Start of Data for analysis

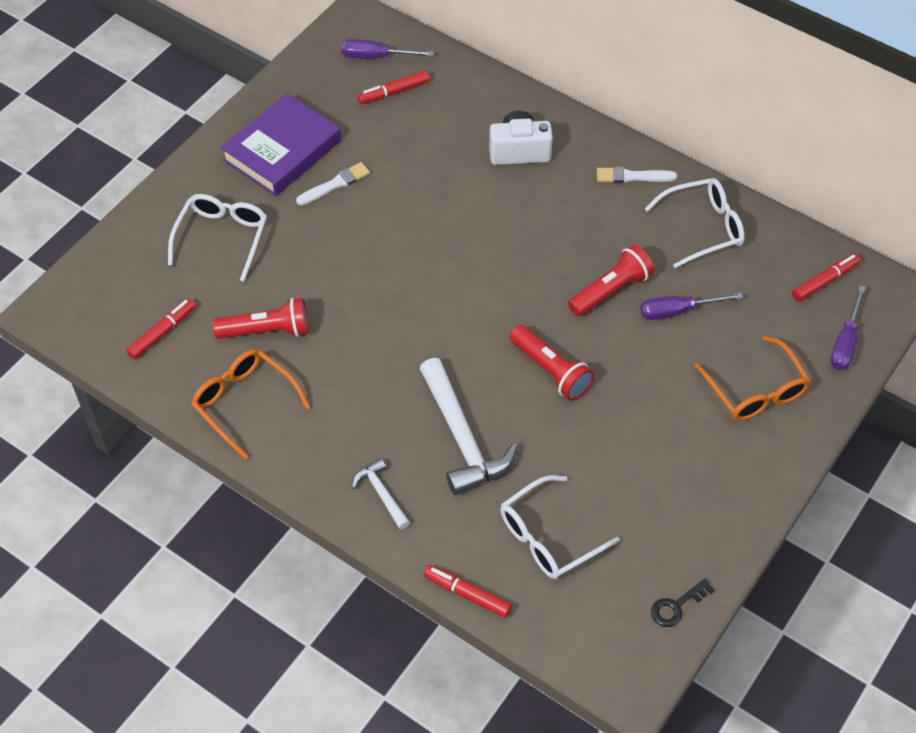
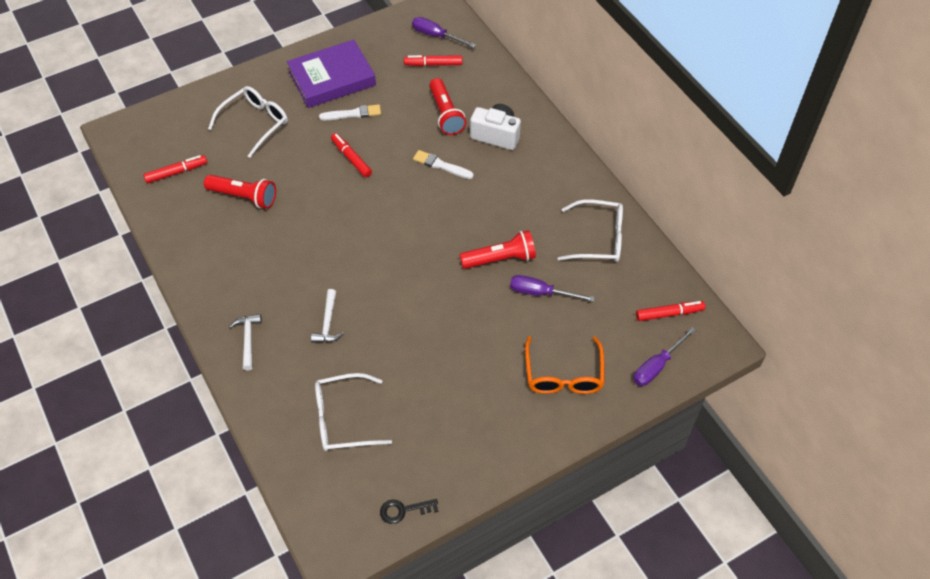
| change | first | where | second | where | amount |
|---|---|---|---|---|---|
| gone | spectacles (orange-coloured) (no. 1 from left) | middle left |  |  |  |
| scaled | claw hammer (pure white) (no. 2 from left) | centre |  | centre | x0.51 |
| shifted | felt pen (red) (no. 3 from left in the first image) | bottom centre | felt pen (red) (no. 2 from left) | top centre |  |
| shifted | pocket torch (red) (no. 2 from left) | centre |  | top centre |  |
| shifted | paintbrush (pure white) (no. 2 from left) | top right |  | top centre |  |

End of Data for analysis

Exercise details. Reproduce exactly, with nothing added, the lines from the one that contains "centre | x0.51 |" to the end of the data.

Solution to the exercise.
| scaled | claw hammer (pure white) (no. 2 from left) | centre |  | centre | x0.51 |
| shifted | felt pen (red) (no. 3 from left in the first image) | bottom centre | felt pen (red) (no. 2 from left) | top centre |  |
| shifted | pocket torch (red) (no. 2 from left) | centre |  | top centre |  |
| shifted | paintbrush (pure white) (no. 2 from left) | top right |  | top centre |  |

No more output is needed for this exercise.